**Exercise brief:**
Keeping every character in place, output all the data.

**Data provided:**
-.-.-

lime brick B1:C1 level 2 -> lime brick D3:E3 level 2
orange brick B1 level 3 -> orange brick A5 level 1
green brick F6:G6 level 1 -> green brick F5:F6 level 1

-.-.-

**Task answer:**
lime brick B1:C1 level 2 -> lime brick D3:E3 level 2
orange brick B1 level 3 -> orange brick A5 level 1
green brick F6:G6 level 1 -> green brick F5:F6 level 1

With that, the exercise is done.